┏━━

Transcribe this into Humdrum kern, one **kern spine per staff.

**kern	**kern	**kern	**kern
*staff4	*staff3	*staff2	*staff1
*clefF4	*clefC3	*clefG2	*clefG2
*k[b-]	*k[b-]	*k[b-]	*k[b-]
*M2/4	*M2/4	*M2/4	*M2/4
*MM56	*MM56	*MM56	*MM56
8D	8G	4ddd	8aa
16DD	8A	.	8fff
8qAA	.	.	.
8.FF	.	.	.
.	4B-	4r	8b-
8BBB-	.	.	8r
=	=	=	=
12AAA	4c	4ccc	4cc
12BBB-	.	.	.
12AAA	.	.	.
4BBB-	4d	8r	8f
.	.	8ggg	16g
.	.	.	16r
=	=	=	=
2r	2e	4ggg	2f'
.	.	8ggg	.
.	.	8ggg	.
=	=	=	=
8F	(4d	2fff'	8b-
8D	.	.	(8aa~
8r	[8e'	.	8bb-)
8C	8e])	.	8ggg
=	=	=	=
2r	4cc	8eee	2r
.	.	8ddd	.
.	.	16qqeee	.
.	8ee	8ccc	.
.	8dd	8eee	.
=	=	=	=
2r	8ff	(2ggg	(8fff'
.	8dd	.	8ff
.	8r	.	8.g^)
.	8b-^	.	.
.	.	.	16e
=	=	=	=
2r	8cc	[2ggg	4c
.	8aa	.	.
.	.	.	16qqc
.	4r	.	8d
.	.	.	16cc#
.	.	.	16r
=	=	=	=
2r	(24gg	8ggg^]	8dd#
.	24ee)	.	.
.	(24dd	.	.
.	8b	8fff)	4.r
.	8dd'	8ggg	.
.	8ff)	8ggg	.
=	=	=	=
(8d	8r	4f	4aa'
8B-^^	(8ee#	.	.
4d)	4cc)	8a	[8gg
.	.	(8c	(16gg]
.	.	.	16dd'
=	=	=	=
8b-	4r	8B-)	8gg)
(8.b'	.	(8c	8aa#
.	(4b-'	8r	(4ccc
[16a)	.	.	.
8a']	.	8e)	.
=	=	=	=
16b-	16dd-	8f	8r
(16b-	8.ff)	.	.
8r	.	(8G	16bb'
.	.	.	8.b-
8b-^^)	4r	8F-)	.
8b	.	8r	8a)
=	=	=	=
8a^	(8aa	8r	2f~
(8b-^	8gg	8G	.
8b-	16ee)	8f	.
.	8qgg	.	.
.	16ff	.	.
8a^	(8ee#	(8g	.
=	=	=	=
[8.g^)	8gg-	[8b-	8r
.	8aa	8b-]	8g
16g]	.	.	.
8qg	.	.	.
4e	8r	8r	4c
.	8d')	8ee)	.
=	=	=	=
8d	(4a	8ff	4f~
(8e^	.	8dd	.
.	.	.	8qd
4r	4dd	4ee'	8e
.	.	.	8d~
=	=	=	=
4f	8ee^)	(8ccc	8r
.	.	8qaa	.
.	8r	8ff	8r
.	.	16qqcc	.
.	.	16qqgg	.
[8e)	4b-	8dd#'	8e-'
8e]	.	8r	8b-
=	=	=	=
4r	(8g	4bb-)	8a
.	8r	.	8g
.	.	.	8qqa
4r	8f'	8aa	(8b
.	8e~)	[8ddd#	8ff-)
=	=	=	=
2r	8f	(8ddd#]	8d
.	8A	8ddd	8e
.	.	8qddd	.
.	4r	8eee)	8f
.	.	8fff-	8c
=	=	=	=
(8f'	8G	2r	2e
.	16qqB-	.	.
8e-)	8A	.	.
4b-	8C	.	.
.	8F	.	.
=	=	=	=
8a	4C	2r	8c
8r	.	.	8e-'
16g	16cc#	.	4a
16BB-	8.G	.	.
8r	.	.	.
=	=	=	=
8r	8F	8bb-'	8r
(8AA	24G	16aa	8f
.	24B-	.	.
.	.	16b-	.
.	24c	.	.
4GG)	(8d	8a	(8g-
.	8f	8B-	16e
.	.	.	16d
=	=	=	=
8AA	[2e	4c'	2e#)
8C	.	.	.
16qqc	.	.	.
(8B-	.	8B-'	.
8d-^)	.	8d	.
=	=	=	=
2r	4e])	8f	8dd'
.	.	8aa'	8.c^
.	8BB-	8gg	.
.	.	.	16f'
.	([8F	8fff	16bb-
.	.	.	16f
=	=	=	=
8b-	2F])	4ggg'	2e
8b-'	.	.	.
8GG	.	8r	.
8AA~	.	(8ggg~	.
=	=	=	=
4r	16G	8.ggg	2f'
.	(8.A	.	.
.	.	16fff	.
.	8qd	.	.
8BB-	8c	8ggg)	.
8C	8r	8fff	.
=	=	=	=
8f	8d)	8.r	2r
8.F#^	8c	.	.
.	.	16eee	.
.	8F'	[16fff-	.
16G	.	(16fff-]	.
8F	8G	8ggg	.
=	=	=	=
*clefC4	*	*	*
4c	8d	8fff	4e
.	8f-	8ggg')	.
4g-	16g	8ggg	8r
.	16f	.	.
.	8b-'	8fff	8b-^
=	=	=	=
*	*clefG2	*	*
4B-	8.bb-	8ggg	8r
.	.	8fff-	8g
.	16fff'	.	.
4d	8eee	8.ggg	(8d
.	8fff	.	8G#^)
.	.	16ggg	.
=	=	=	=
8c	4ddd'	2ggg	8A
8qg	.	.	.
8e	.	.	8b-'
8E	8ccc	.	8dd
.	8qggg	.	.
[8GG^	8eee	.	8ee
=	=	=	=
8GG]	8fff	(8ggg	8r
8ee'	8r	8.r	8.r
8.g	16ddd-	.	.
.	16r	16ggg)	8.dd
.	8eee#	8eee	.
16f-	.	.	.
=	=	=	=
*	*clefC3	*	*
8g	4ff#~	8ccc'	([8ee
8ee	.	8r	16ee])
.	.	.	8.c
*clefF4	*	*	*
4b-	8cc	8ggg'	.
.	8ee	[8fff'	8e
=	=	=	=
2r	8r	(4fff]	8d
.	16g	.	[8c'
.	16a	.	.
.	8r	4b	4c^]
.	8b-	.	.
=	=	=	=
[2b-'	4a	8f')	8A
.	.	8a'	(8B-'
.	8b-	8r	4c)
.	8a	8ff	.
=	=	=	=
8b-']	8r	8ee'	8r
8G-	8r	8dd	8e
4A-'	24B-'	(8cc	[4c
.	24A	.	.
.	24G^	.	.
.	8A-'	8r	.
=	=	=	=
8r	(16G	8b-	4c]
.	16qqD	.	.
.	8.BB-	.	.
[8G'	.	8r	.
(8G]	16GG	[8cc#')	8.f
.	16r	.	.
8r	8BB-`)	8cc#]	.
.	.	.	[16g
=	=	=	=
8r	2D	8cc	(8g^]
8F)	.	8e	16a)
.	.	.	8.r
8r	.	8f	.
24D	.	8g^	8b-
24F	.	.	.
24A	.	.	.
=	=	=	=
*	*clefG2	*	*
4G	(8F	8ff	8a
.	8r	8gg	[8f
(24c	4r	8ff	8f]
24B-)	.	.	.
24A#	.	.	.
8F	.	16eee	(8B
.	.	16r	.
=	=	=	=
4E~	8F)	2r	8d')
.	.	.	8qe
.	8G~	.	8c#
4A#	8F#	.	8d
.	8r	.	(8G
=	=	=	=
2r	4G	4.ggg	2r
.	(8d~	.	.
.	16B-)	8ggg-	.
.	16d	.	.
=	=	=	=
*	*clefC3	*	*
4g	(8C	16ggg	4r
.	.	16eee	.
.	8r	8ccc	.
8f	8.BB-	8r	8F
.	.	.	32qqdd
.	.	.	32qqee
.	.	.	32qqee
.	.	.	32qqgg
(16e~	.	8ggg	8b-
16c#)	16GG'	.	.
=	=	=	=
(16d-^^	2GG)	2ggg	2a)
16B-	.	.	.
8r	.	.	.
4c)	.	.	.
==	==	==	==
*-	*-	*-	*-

┗━━

Count the lines in the listing above that include the string "kern", and reply with the number alone.

2